§ **Exercise details**: Please find each line in the entries below that contains the string "kern" and copy it out. Matching is case-sensitive.

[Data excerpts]
────
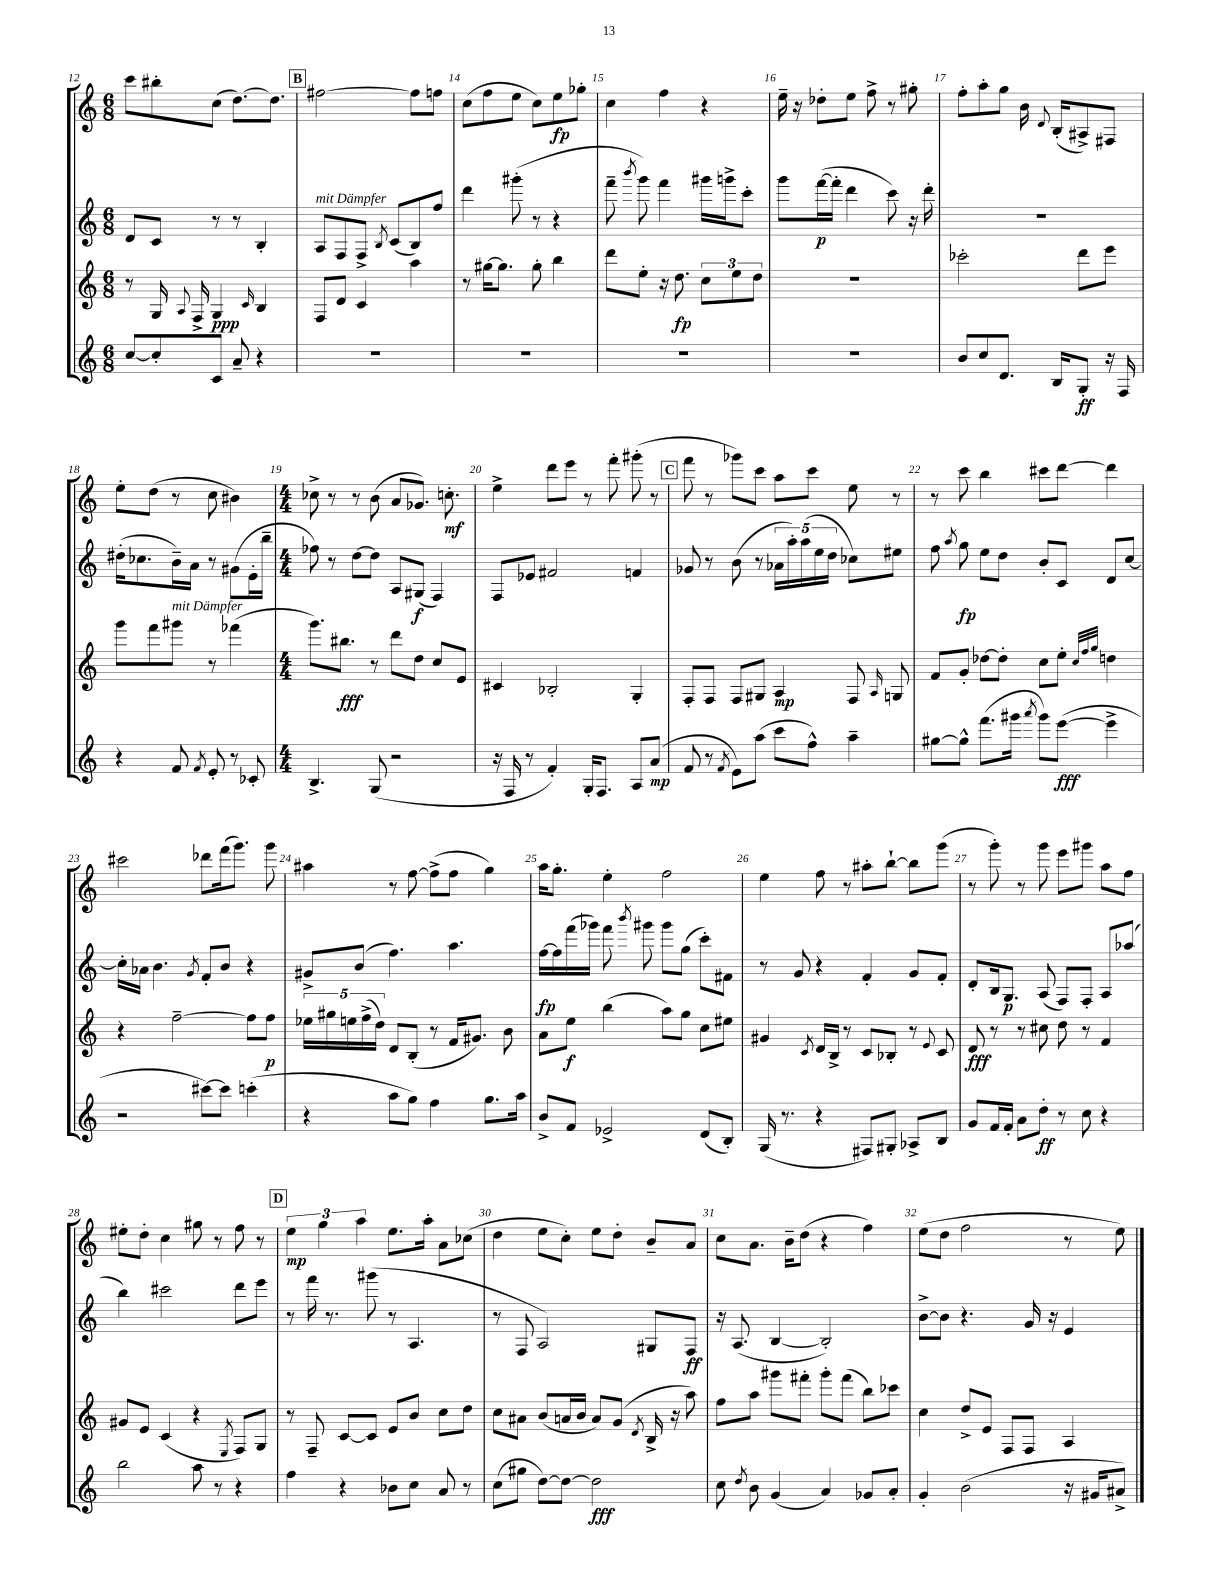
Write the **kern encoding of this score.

**kern	**kern	**kern	**kern
*staff4	*staff3	*staff2	*staff1
*clefG2	*clefG2	*clefG2	*clefG2
*k[]	*k[]	*k[]	*k[]
*M6/8	*M6/8	*M6/8	*M6/8
[8cc/L	8r	8d/L	8ccc\L
8cc'/]	16G/	8c/J	8bb#'\
.	8qqA/	.	.
.	16F^/	.	.
8c/J	4G/	8r	(8cc\J
8a~/	.	8r	[8.dd\L)
.	16qqc/	.	.
4r	4B/	4B'/	.
.	.	.	8.dd\]J
=	=	=	=
2.r	8F/L	8A/L	[2ff#\
.	8d/J	8F/	.
.	4c/	8F^/J	.
.	.	8qB/	.
.	.	(8c/L	.
.	4aa\	8B/)	8ff#\]L
.	.	8ff/J	8ff\J
=	=	=	=
2.r	8r	4ddd\	(8cc\L
.	[16gg#\LK	.	8ff\
.	8.gg#\]J	.	.
.	.	(8ggg#'\	8ee\J
.	8gg#'\	8r	8cc\L)
.	4bb\	4r	8ee\
.	.	.	8gg-'\J
=	=	=	=
2.r	8ddd\L	8fff~\	4cc\
.	.	8qbbb/	.
.	8ee'\J	8ggg\)	.
.	16r	4fff\	4ff\
.	8.dd\	.	.
.	12cc\L	16ggg#\LL	4r
.	.	16ggg^\J	.
.	12ee\	.	.
.	.	8ccc'\J	.
.	12dd\J	.	.
=	=	=	=
2.r	2.r	8ggg\L	16ee~\
.	.	.	16r
.	.	([16fff\L	8dd-'\L
.	.	16fff'\]JJ	.
.	.	4ddd\	8ee\J
.	.	.	8ff^\
.	.	8ccc\)	8r
.	.	16r	8gg#'\
.	.	16ddd'\	.
=	=	=	=
8b/L	2ccc-'\	2.r	8ff'\L
8cc/	.	.	8aa'\
8.d/J	.	.	8gg\J
.	.	.	16b\
.	.	.	8qqd/
16B/LK	.	.	(16B'/LK
8G'/J	8ddd\L	.	8A#^/)
16r	8eee\J	.	8F#/J
16F/	.	.	.
=	=	=	=
4r	8ggg\L	(16dd#'\LK	8ee'\L
.	.	8.cc-\	.
.	8fff\	.	(8dd\J
8f/	8ggg#\J	16b~\L)	8r
.	.	16a\JJ	.
8qf/	.	.	.
8e'/	8r	8r	8cc\
8r	(4fff-\	(8g#\L	4b#\)
8c-'/	.	16e'\L	.
.	.	16bb~\JJ	.
=	=	=	=
*M4/4	*M4/4	*M4/4	*M4/4
4.B^/	8.ggg\L)	8ff-\)	8cc-^\
.	.	8r	8r
.	8.bb#\J	.	.
.	.	[8dd\L	8r
(8G/	8r	8dd\]J	(8b\
2r	8ddd\L	8A/L	8a/L
.	8dd\J	(8G#/J	8.g-/J)
.	8cc/L	4F/)	.
.	.	.	8.cc'\
.	8e/J	.	.
=	=	=	=
16r	4c#/	8F/L	4ee^\
16F/	.	.	.
8r	.	8e-/J	.
4f'/)	2B-'/	2f#/	8ddd\L
.	.	.	8eee\J
16G'/LK	.	.	8r
8.F/J	.	.	.
.	.	.	8fff'\
8A/L	4G'/	4f/	(8ggg#'\
(8a/J	.	.	8r
=	=	=	=
8f/	8F'/L	8g-/	8fff\
8r	8F/J	8r	8r
8qf/	.	.	.
8e\L)	8F/L	(8b\	8ggg-\L)
(8aa\J	8G#/J	8r	8ccc\J
8ccc\L	4A/	20a-\LL	8aa\L
.	.	20aa'\)	.
.	.	(20aa\	.
8ff^^\J)	.	.	8ccc\J
.	.	20ee\	.
.	.	20dd\JJ	.
4aa~\	8F/	8cc-\L)	8ee\
.	16qqA/	.	.
.	8G/	8ee#\J	8r
=	=	=	=
[8gg#\L	8f/L	8ff\	8r
.	.	8qaa/	.
8gg#^^\]J	8g'/J	8gg\	8ccc\
(8.fff\L	[8dd-\L	8ee\L	4bb\
.	8dd-'\]J	8dd\J	.
16ggg#\Jk	.	.	.
8qaaa/	.	.	.
8ggg#\L)	8cc\L	8b'/L	8ccc#\L
([8eee\J	8ee'\J	8c/J	[8ddd\J
.	32qqcc/LLL	.	.
.	32qqff/	.	.
.	32qqgg/JJJ	.	.
4eee^\]	4dd\	8d/L	4ddd\]
.	.	[8cc/J	.
=	=	=	=
2r	4r	16cc'\]LL	2ccc#\
.	.	16a-\JJ	.
.	.	4.b\	.
.	[2ff~\	.	.
.	.	8qg/	.
[8ccc#\L)	.	8f'/L	8ddd-\L
8ccc#\]J	.	8b/J	(16fff\k
.	.	.	8.ggg\J)
(4ccc'\	8ff\]L	4r	.
.	8ff\J	.	8ggg\
=	=	=	=
4r	20ee-\LL	8g#^/L	4aa#\
.	20gg#\	.	.
.	20ee\	.	.
.	.	(8b/J	.
.	(20ff^\	.	.
.	20dd\JJ)	.	.
8aa\L	8d/L	4.ff\)	8r
8gg\J)	(8B'/J	.	[8ff\
4ff\	8r	.	(8ff^\]L
.	16f/LK	4.aa\	8ff\J
.	8.g#/J)	.	.
8.gg\L	.	.	4gg\)
.	8b\	.	.
16aa\Jk	.	.	.
=	=	=	=
8b^/L	8a\L	[16ff\LL	16aa\LK
.	.	16ff\]	8.gg'\J
8f/J	8ee\J	(16fff\	.
.	.	16ggg-\JJ)	.
2e-^/	(4bb\	8fff\	4ee'\
.	.	8qbbb/	.
.	.	8ggg#\	.
.	8aa\L)	8ggg#\L	2ff\
.	8gg\J	(8gg\J	.
(8d/L	8cc\L	8ccc'\L)	.
8B'/J)	8ee#\J	8f#\J	.
=	=	=	=
(16G/	4g#/	8r	4ee\
8.r	.	.	.
.	.	8g/	.
.	8qc/	.	.
4r	16d/LL	4r	8ff\
.	16B^/JJ	.	.
.	8r	.	8r
8F#/L)	8c/L	4f'/	8aa#'\L
8G#'/J	8B-'/J	.	[8bb`\J
8A-^/L	8r	8g/L	8bb\]L
.	8qqe/	.	.
8B/J	8c/	8f'/J	(8ggg\J
=	=	=	=
8g/L	8d/	8d'/L	8r
16f/L	8r	16B/k	8ggg'\)
16f'/JJ	.	8.G/J	.
8a\L	8r	.	8r
8dd'\J	8cc#\	(8A/	8ggg\
8r	8dd\	8F/L)	8eee\L
8cc\	8r	8F'/J	8ggg#\J
4r	4f/	8A/L	8aa\L
.	.	(8aa-/J	8ff\J
=	=	=	=
2bb\	8g#/L	4bb\)	8ee#'\L
.	8e/J	.	8dd'\J
.	(4c/	2ccc#\	4cc\
8aa\	4r	.	8gg#\
8r	.	.	8r
.	8qE/	.	.
4r	8F/L)	8ddd\L	8ff\
.	8G/J	8eee\J	8r
=	=	=	=
4ff\	8r	8r	6ee\
.	8F~/	16fff\	.
.	.	.	6gg\
.	.	8.r	.
4r	[8c/L	.	.
.	.	.	6aa\
.	8c/]J	(8ggg#\	.
8b-\L	8e/L	8r	8.ee\L
8cc\J	8b/J	4.A/	.
.	.	.	16aa'\Jk
8a/	8cc\L	.	8a\L
8r	8dd\J	.	(8cc-\J
=	=	=	=
(8cc\L	8cc\L	8r	4dd\
8gg#\J	8a#\J	8F/	.
[8dd\L)	(8b/L	2A/)	8ee\L
8dd\_J	16a/L	.	8cc'\J)
.	16b/JJ	.	.
2dd\]	8a/L)	.	8ee\L
.	(8g/J	.	8dd'\J
.	8qd/	.	.
.	16B^/	8G#/L	8b~/L
.	16r	.	.
.	8aa\)	8F/J	8a/J
=	=	=	=
8cc\	8ff\L	16r	8cc\L
.	.	(8.A/	.
8qdd/	.	.	.
8b\	8aa\J	.	8.a\J
(4g/	8ggg#\L	[4B/	.
.	.	.	16b~\LK
.	8fff#'\J	.	(8dd\J
4a/)	8ggg#'\L	2B'/])	4r
.	(8fff#\J	.	.
8g-/L	8bb\L)	.	4ff\)
8a'/J	8ccc-\J	.	.
=	=	=	=
4g'/	4cc\	[8b^\L	(8ee\L
.	.	8b\]J	8dd\J
(2b\	8dd^/L	4.r	2ff\
.	8e/J	.	.
.	8F/L	.	.
.	8F/J	16g/	.
.	.	16r	.
16r	4A/	4e/	8r
16g#/LK	.	.	.
8a#^/J)	.	.	8ee\)
==	==	==	==
*-	*-	*-	*-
────
§ **Task result**:
Write the **kern encoding of this score.
**kern	**kern	**kern	**kern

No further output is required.